#### WHAT THIS TASK INVOLVES:
What's wanted is each entry repeated verbatim, minus its images.

Colored object listings:
---
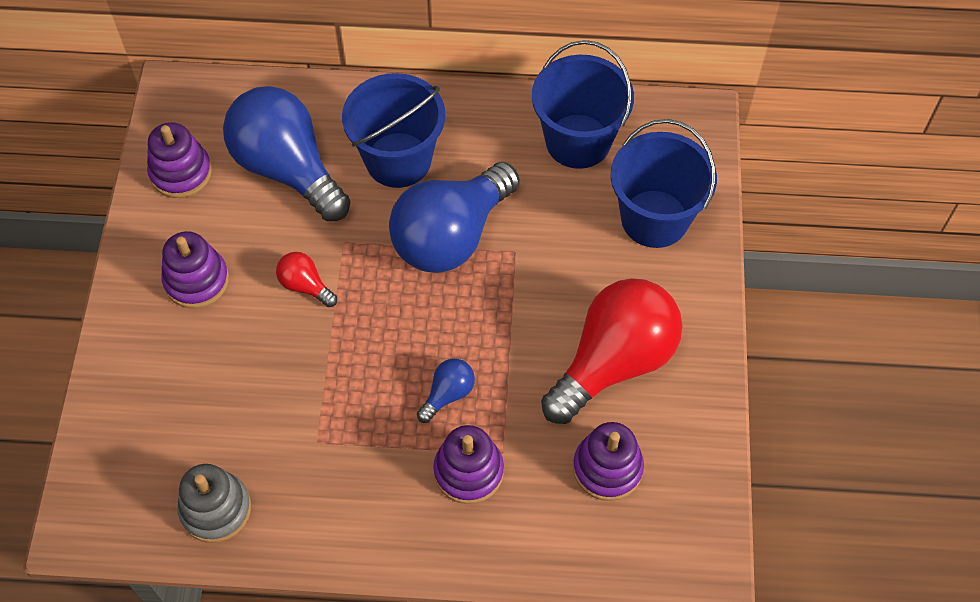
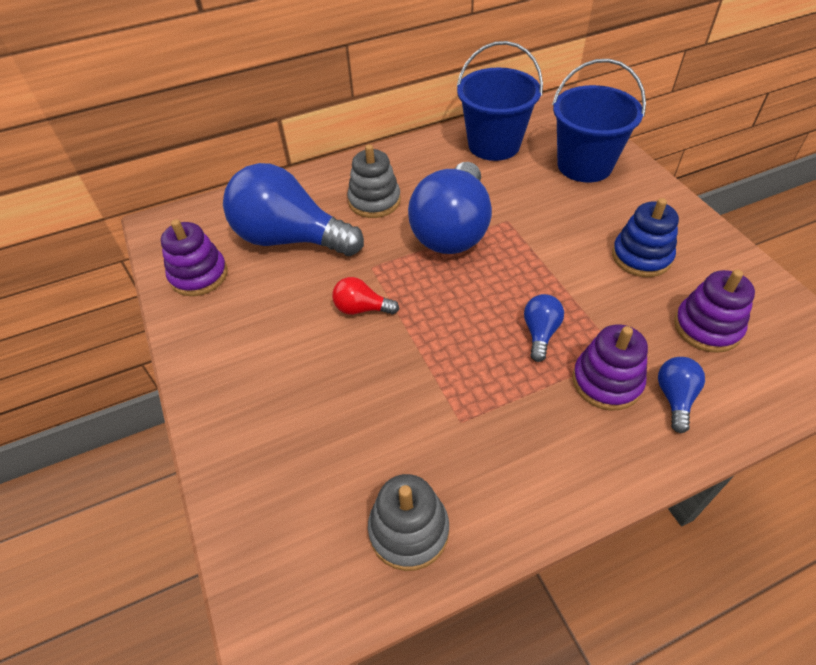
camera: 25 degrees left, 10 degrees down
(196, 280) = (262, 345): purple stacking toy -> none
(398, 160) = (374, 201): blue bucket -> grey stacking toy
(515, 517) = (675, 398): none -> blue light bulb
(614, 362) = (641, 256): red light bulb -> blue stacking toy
---
#### WRITTEN RESPONSE:
camera: 25 degrees left, 10 degrees down
(196, 280) = (262, 345): purple stacking toy -> none
(398, 160) = (374, 201): blue bucket -> grey stacking toy
(515, 517) = (675, 398): none -> blue light bulb
(614, 362) = (641, 256): red light bulb -> blue stacking toy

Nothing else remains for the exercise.